Collect every line below that contains the string "kern", copying each line in full. Matching is case-sensitive.

Dataset entries
——

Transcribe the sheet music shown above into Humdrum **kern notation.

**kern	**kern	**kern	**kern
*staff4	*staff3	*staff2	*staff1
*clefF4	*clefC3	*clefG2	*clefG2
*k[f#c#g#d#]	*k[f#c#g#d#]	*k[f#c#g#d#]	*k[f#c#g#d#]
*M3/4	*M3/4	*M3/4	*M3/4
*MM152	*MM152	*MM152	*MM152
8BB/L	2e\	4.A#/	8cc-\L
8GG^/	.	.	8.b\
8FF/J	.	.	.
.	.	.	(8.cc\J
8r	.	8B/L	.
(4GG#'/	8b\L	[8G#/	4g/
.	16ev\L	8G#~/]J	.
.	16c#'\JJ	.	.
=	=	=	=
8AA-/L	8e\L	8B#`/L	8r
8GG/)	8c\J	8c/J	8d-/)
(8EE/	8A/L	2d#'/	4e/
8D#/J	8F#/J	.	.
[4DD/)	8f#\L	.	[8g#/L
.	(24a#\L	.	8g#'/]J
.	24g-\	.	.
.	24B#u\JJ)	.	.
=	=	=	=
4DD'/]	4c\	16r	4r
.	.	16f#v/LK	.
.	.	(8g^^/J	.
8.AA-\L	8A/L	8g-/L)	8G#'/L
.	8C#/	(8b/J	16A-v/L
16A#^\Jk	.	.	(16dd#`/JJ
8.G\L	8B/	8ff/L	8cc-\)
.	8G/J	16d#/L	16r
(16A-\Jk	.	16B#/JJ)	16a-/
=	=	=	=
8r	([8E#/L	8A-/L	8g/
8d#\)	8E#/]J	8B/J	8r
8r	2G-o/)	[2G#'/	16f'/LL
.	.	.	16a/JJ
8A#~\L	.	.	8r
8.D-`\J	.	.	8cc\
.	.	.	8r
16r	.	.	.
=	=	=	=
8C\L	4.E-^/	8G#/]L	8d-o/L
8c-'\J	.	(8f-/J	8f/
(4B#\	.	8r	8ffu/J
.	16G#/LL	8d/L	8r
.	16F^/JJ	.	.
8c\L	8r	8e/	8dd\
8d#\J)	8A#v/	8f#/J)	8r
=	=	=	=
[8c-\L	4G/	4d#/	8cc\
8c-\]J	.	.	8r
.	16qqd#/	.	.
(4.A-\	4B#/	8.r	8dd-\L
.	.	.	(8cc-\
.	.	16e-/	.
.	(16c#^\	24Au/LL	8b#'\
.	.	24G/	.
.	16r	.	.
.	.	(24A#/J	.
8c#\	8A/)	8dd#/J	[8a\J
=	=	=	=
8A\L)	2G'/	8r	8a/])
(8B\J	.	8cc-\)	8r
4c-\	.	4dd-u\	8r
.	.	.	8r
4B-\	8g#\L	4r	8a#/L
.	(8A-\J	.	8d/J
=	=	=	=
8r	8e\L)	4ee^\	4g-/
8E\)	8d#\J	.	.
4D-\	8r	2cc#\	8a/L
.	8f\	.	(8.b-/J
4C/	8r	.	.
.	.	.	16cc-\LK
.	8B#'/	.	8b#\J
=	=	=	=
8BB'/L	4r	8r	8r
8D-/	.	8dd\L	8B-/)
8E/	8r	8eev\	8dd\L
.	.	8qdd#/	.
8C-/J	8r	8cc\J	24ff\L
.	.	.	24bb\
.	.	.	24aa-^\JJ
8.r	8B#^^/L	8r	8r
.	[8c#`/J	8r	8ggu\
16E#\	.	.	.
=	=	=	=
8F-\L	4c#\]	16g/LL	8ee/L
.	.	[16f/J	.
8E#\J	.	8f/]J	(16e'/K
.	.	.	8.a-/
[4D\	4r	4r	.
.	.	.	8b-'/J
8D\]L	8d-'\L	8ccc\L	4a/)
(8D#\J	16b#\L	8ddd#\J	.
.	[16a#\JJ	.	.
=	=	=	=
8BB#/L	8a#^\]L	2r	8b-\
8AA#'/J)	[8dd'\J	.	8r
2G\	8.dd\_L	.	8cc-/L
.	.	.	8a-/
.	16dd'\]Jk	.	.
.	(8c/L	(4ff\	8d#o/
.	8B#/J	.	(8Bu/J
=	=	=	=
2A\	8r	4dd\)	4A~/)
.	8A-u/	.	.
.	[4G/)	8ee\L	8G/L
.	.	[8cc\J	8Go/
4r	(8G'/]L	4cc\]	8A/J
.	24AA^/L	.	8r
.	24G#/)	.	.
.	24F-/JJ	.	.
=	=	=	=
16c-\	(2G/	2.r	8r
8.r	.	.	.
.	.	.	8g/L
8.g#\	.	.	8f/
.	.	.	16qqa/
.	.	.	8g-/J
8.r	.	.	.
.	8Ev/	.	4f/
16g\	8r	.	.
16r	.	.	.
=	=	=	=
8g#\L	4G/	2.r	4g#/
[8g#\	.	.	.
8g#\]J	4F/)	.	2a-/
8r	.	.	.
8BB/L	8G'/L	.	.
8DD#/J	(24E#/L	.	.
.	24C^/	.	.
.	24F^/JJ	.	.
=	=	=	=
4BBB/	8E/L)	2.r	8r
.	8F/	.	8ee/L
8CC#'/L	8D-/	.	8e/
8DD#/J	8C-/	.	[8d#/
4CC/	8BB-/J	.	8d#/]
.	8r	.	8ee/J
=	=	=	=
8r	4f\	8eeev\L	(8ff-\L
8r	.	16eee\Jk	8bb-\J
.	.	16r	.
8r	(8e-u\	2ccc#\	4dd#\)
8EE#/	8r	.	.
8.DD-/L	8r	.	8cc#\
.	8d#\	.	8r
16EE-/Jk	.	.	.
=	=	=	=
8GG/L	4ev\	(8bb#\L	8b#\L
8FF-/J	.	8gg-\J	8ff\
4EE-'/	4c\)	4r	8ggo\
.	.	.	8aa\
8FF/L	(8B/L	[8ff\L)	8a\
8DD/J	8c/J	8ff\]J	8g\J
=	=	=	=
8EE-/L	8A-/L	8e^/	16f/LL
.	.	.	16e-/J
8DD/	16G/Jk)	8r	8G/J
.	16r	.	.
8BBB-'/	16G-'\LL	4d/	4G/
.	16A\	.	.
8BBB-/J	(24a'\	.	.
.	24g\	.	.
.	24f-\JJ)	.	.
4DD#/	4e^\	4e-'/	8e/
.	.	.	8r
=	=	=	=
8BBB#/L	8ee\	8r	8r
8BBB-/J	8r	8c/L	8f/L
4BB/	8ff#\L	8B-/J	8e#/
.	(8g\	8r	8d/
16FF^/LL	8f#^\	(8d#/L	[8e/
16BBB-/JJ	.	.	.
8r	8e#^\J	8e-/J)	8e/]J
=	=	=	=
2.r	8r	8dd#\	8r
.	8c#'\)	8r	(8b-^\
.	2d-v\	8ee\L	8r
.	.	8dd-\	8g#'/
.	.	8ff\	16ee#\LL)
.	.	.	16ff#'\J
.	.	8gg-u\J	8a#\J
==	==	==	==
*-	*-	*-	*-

——

-- RESULT --
Transcribe the sheet music shown above into Humdrum **kern notation.
**kern	**kern	**kern	**kern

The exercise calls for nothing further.